• [WORK ORDER]: Without including any pictures, return the records below exactly as written.

• [TASK DATA]:
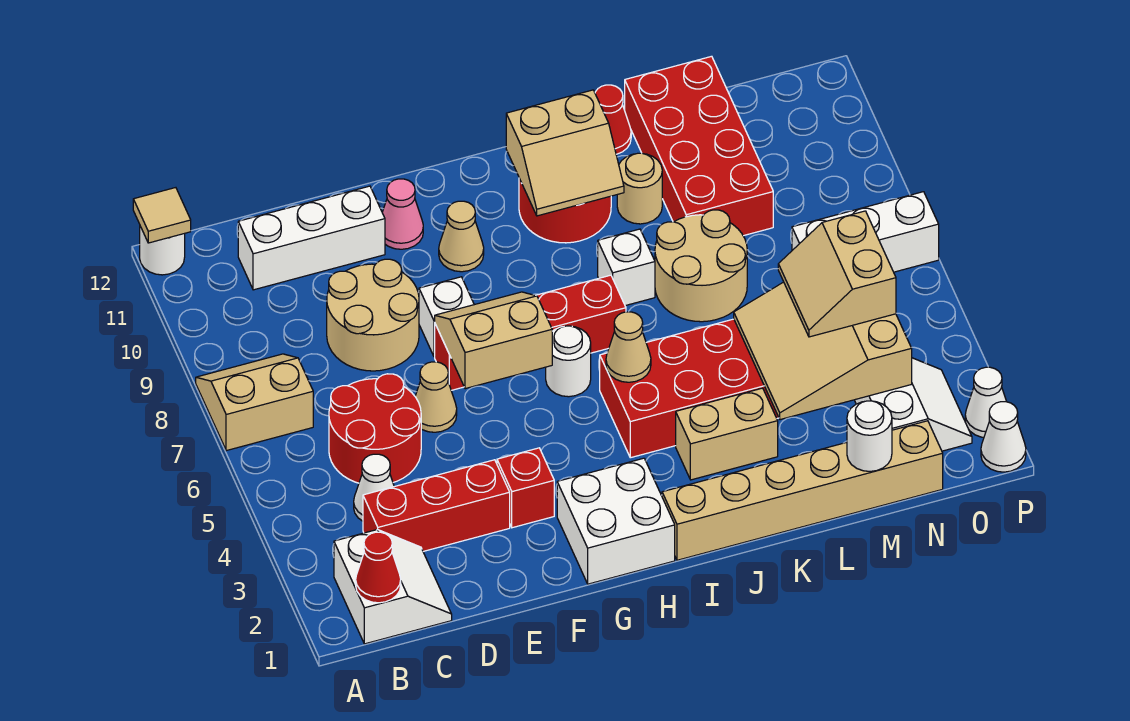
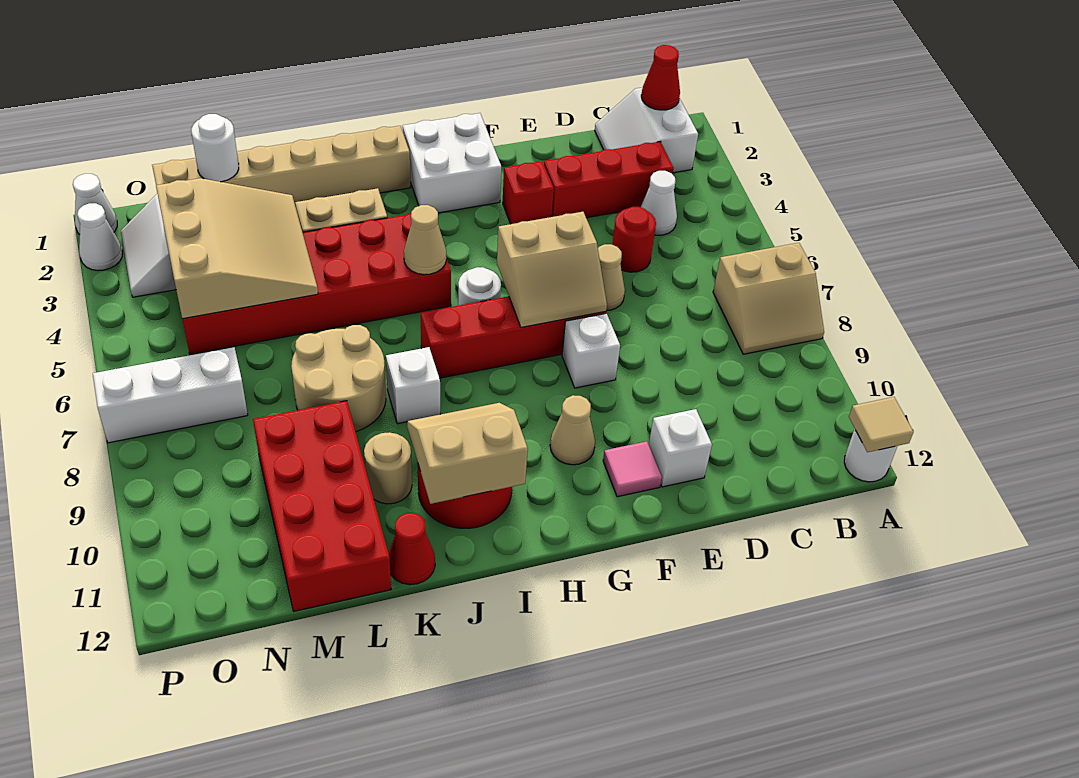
red round brick C5:D6 level 1 -> red round brick D5 level 1
white brick C11:E11 level 1 -> white brick E11 level 1
tan round brick D8:E9 level 1 -> none
pink cone F11 level 1 -> pink tile F11 level 1
tan slope M4:N5 level 3 top N -> none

• [SOLUTION TO THE PROBLEM]:
red round brick C5:D6 level 1 -> red round brick D5 level 1
white brick C11:E11 level 1 -> white brick E11 level 1
tan round brick D8:E9 level 1 -> none
pink cone F11 level 1 -> pink tile F11 level 1
tan slope M4:N5 level 3 top N -> none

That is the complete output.